- **Prompt**: Omit the images and output every line of the data below exactly.

- **Data extracts**:
#####

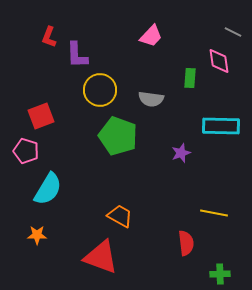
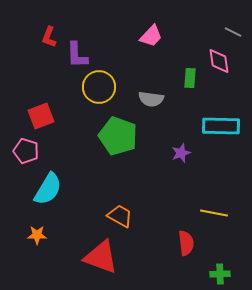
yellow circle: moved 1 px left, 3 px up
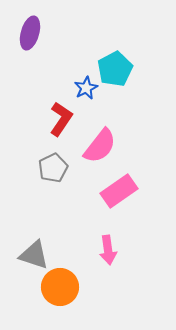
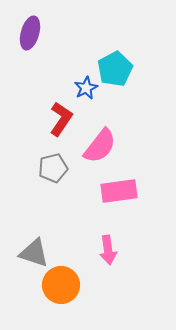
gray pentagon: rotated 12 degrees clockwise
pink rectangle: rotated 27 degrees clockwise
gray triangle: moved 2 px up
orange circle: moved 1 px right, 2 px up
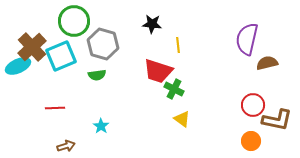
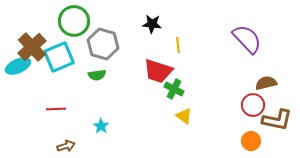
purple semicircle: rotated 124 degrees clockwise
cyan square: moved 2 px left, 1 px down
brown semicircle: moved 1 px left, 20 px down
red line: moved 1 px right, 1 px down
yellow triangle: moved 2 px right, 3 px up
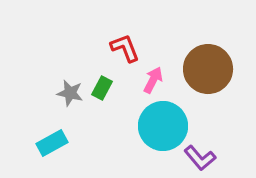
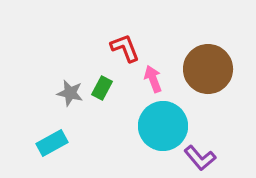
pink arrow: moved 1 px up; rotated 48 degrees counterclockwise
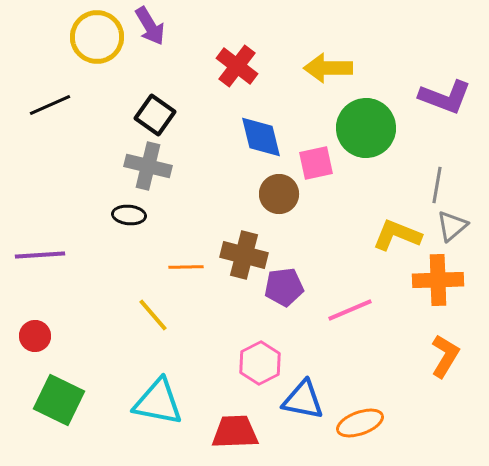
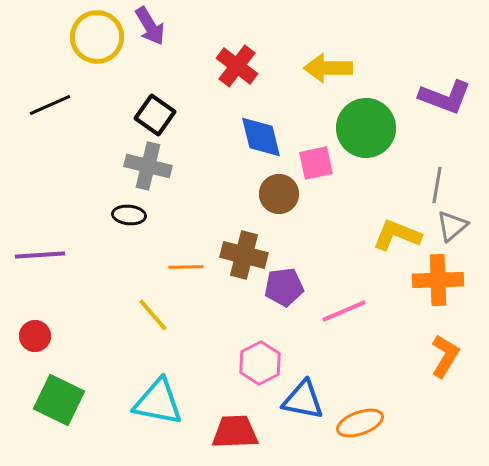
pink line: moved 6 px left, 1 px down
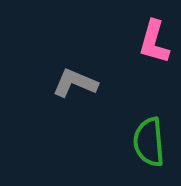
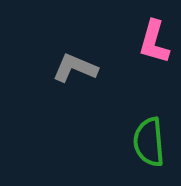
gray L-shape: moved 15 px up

#####

- **Solution to this problem**:
yellow circle: moved 1 px left, 3 px up
gray pentagon: rotated 12 degrees clockwise
pink rectangle: rotated 27 degrees clockwise
gray triangle: moved 2 px up
orange circle: moved 1 px right, 2 px up
purple semicircle: rotated 124 degrees clockwise
cyan square: moved 2 px left, 1 px down
brown semicircle: moved 1 px left, 20 px down
red line: moved 1 px right, 1 px down
yellow triangle: moved 2 px right, 3 px up
pink arrow: moved 1 px up; rotated 48 degrees counterclockwise
pink line: moved 6 px left, 1 px down
gray L-shape: moved 15 px up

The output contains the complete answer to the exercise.